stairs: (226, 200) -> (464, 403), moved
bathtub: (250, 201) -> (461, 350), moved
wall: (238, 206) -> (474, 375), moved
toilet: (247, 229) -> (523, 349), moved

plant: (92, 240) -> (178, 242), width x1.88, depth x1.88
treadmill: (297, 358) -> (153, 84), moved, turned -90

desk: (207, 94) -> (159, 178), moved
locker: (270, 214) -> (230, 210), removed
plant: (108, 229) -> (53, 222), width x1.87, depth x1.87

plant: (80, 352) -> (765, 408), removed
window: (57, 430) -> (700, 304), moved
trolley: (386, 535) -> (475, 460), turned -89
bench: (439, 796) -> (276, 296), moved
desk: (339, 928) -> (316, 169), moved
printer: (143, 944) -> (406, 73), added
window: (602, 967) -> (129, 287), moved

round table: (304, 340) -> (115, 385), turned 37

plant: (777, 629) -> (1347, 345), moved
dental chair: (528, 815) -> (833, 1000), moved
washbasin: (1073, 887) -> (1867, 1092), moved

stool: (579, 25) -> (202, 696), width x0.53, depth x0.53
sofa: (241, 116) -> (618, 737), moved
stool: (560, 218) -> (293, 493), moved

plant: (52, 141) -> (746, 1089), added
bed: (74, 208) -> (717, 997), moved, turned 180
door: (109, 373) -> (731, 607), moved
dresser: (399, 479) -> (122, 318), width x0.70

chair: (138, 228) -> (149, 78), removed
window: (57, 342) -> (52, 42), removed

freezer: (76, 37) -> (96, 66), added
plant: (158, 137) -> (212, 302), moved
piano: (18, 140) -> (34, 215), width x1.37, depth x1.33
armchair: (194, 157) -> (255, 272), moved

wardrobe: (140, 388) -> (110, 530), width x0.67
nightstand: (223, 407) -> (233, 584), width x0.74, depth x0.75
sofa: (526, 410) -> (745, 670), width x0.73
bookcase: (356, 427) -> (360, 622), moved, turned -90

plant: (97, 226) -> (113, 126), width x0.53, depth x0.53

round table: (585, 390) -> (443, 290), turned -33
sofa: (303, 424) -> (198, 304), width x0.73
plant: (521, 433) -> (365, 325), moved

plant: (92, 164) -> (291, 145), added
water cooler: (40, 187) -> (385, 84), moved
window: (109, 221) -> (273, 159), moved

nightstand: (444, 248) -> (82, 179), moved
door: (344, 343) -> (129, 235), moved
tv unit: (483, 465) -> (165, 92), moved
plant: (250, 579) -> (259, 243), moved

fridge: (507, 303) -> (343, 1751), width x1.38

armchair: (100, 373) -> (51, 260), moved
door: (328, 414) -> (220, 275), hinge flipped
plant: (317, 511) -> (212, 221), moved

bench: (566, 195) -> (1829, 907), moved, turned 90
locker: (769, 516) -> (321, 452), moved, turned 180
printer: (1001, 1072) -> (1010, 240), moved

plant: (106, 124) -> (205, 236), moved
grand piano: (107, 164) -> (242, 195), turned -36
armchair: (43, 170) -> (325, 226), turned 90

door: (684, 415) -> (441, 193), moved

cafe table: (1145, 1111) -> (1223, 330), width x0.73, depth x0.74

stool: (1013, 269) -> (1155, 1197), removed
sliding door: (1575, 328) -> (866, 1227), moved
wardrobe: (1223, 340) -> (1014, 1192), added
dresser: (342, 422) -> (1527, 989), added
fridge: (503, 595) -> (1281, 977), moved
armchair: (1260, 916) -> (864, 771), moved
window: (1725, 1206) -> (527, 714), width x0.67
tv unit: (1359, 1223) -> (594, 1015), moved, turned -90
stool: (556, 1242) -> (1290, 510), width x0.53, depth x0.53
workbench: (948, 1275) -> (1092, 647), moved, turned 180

+===+

» YOUR OBJECTIVE:
Each entry must be set down exactly as it appears.

» EXERCISE SOLUTION:
stairs: (226, 200) -> (464, 403), moved
bathtub: (250, 201) -> (461, 350), moved
wall: (238, 206) -> (474, 375), moved
toilet: (247, 229) -> (523, 349), moved

plant: (92, 240) -> (178, 242), width x1.88, depth x1.88
treadmill: (297, 358) -> (153, 84), moved, turned -90

desk: (207, 94) -> (159, 178), moved
locker: (270, 214) -> (230, 210), removed
plant: (108, 229) -> (53, 222), width x1.87, depth x1.87

plant: (80, 352) -> (765, 408), removed
window: (57, 430) -> (700, 304), moved
trolley: (386, 535) -> (475, 460), turned -89
bench: (439, 796) -> (276, 296), moved
desk: (339, 928) -> (316, 169), moved
printer: (143, 944) -> (406, 73), added
window: (602, 967) -> (129, 287), moved

round table: (304, 340) -> (115, 385), turned 37

plant: (777, 629) -> (1347, 345), moved
dental chair: (528, 815) -> (833, 1000), moved
washbasin: (1073, 887) -> (1867, 1092), moved

stool: (579, 25) -> (202, 696), width x0.53, depth x0.53
sofa: (241, 116) -> (618, 737), moved
stool: (560, 218) -> (293, 493), moved

plant: (52, 141) -> (746, 1089), added
bed: (74, 208) -> (717, 997), moved, turned 180
door: (109, 373) -> (731, 607), moved
dresser: (399, 479) -> (122, 318), width x0.70

chair: (138, 228) -> (149, 78), removed
window: (57, 342) -> (52, 42), removed

freezer: (76, 37) -> (96, 66), added
plant: (158, 137) -> (212, 302), moved
piano: (18, 140) -> (34, 215), width x1.37, depth x1.33
armchair: (194, 157) -> (255, 272), moved

wardrobe: (140, 388) -> (110, 530), width x0.67
nightstand: (223, 407) -> (233, 584), width x0.74, depth x0.75
sofa: (526, 410) -> (745, 670), width x0.73
bookcase: (356, 427) -> (360, 622), moved, turned -90

plant: (97, 226) -> (113, 126), width x0.53, depth x0.53

round table: (585, 390) -> (443, 290), turned -33
sofa: (303, 424) -> (198, 304), width x0.73
plant: (521, 433) -> (365, 325), moved

plant: (92, 164) -> (291, 145), added
water cooler: (40, 187) -> (385, 84), moved
window: (109, 221) -> (273, 159), moved

nightstand: (444, 248) -> (82, 179), moved
door: (344, 343) -> (129, 235), moved
tv unit: (483, 465) -> (165, 92), moved
plant: (250, 579) -> (259, 243), moved

fridge: (507, 303) -> (343, 1751), width x1.38

armchair: (100, 373) -> (51, 260), moved
door: (328, 414) -> (220, 275), hinge flipped
plant: (317, 511) -> (212, 221), moved

bench: (566, 195) -> (1829, 907), moved, turned 90
locker: (769, 516) -> (321, 452), moved, turned 180
printer: (1001, 1072) -> (1010, 240), moved

plant: (106, 124) -> (205, 236), moved
grand piano: (107, 164) -> (242, 195), turned -36
armchair: (43, 170) -> (325, 226), turned 90

door: (684, 415) -> (441, 193), moved

cafe table: (1145, 1111) -> (1223, 330), width x0.73, depth x0.74

stool: (1013, 269) -> (1155, 1197), removed
sliding door: (1575, 328) -> (866, 1227), moved
wardrobe: (1223, 340) -> (1014, 1192), added
dresser: (342, 422) -> (1527, 989), added
fridge: (503, 595) -> (1281, 977), moved
armchair: (1260, 916) -> (864, 771), moved
window: (1725, 1206) -> (527, 714), width x0.67
tv unit: (1359, 1223) -> (594, 1015), moved, turned -90
stool: (556, 1242) -> (1290, 510), width x0.53, depth x0.53
workbench: (948, 1275) -> (1092, 647), moved, turned 180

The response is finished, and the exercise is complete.